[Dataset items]
- - - - -
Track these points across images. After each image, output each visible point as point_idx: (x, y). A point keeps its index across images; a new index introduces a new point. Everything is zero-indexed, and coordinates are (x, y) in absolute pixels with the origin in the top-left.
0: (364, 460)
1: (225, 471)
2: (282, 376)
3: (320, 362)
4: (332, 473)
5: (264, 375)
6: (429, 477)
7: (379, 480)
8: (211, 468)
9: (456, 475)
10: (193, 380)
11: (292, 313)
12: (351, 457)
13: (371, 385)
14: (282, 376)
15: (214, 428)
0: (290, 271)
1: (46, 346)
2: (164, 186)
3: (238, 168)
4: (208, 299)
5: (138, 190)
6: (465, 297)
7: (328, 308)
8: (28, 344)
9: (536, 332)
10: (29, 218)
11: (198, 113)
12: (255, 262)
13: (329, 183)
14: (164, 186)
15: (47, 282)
- - - - -
--- AIM ---
Find each line in the items above that contains the word "point", and copy those lines out in full.

--- COMPLETE RESPONSE ---
Track these points across images. After each image, output each visible point as point_idx: (x, y). A point keeps its index across images; a new index introduces a new point. Everything is zero-indexed, and coordinates are (x, y) in absolute pixels with the origin in the top-left.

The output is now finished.